#### Directions
Change every "semicircle" in the listing below to "half-circle", and write out all the lines again with nothing else altered.

#### Records to use
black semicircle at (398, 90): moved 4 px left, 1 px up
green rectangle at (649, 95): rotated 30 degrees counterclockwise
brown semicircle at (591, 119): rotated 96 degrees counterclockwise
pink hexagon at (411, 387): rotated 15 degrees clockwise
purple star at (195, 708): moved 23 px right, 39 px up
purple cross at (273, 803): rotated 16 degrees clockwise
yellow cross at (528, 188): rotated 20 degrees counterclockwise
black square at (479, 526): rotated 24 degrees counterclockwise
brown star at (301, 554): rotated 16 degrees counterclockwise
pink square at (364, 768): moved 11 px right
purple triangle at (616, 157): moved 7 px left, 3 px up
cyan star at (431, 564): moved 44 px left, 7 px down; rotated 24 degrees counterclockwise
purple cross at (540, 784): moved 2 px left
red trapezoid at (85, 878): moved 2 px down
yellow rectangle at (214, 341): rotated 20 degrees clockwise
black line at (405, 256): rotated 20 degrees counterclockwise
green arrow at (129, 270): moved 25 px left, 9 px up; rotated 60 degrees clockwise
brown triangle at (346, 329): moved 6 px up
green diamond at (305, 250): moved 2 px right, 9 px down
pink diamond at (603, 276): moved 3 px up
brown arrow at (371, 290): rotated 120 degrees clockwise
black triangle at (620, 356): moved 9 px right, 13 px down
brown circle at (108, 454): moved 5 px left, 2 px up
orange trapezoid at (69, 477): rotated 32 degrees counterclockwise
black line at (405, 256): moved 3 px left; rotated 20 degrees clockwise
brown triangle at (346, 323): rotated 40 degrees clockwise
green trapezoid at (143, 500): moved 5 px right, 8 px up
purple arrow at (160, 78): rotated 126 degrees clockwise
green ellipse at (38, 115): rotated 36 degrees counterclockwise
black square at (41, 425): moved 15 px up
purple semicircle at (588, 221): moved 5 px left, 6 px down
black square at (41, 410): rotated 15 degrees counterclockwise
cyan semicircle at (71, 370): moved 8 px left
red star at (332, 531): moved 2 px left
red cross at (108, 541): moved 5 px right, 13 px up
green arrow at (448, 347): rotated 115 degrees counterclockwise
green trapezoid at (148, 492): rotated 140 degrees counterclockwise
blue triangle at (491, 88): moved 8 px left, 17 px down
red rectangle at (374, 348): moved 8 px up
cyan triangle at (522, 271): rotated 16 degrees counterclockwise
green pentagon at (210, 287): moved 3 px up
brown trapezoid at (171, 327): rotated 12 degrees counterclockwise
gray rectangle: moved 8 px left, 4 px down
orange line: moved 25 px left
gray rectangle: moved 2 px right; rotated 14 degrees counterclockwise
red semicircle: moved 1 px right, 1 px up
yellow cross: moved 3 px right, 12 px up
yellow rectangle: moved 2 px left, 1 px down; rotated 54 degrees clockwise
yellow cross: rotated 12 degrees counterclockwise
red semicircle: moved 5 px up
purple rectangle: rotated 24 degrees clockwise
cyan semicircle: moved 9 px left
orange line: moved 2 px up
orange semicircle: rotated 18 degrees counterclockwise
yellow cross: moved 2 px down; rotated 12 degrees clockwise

#### Reply
black half-circle at (398, 90): moved 4 px left, 1 px up
green rectangle at (649, 95): rotated 30 degrees counterclockwise
brown half-circle at (591, 119): rotated 96 degrees counterclockwise
pink hexagon at (411, 387): rotated 15 degrees clockwise
purple star at (195, 708): moved 23 px right, 39 px up
purple cross at (273, 803): rotated 16 degrees clockwise
yellow cross at (528, 188): rotated 20 degrees counterclockwise
black square at (479, 526): rotated 24 degrees counterclockwise
brown star at (301, 554): rotated 16 degrees counterclockwise
pink square at (364, 768): moved 11 px right
purple triangle at (616, 157): moved 7 px left, 3 px up
cyan star at (431, 564): moved 44 px left, 7 px down; rotated 24 degrees counterclockwise
purple cross at (540, 784): moved 2 px left
red trapezoid at (85, 878): moved 2 px down
yellow rectangle at (214, 341): rotated 20 degrees clockwise
black line at (405, 256): rotated 20 degrees counterclockwise
green arrow at (129, 270): moved 25 px left, 9 px up; rotated 60 degrees clockwise
brown triangle at (346, 329): moved 6 px up
green diamond at (305, 250): moved 2 px right, 9 px down
pink diamond at (603, 276): moved 3 px up
brown arrow at (371, 290): rotated 120 degrees clockwise
black triangle at (620, 356): moved 9 px right, 13 px down
brown circle at (108, 454): moved 5 px left, 2 px up
orange trapezoid at (69, 477): rotated 32 degrees counterclockwise
black line at (405, 256): moved 3 px left; rotated 20 degrees clockwise
brown triangle at (346, 323): rotated 40 degrees clockwise
green trapezoid at (143, 500): moved 5 px right, 8 px up
purple arrow at (160, 78): rotated 126 degrees clockwise
green ellipse at (38, 115): rotated 36 degrees counterclockwise
black square at (41, 425): moved 15 px up
purple half-circle at (588, 221): moved 5 px left, 6 px down
black square at (41, 410): rotated 15 degrees counterclockwise
cyan half-circle at (71, 370): moved 8 px left
red star at (332, 531): moved 2 px left
red cross at (108, 541): moved 5 px right, 13 px up
green arrow at (448, 347): rotated 115 degrees counterclockwise
green trapezoid at (148, 492): rotated 140 degrees counterclockwise
blue triangle at (491, 88): moved 8 px left, 17 px down
red rectangle at (374, 348): moved 8 px up
cyan triangle at (522, 271): rotated 16 degrees counterclockwise
green pentagon at (210, 287): moved 3 px up
brown trapezoid at (171, 327): rotated 12 degrees counterclockwise
gray rectangle: moved 8 px left, 4 px down
orange line: moved 25 px left
gray rectangle: moved 2 px right; rotated 14 degrees counterclockwise
red half-circle: moved 1 px right, 1 px up
yellow cross: moved 3 px right, 12 px up
yellow rectangle: moved 2 px left, 1 px down; rotated 54 degrees clockwise
yellow cross: rotated 12 degrees counterclockwise
red half-circle: moved 5 px up
purple rectangle: rotated 24 degrees clockwise
cyan half-circle: moved 9 px left
orange line: moved 2 px up
orange half-circle: rotated 18 degrees counterclockwise
yellow cross: moved 2 px down; rotated 12 degrees clockwise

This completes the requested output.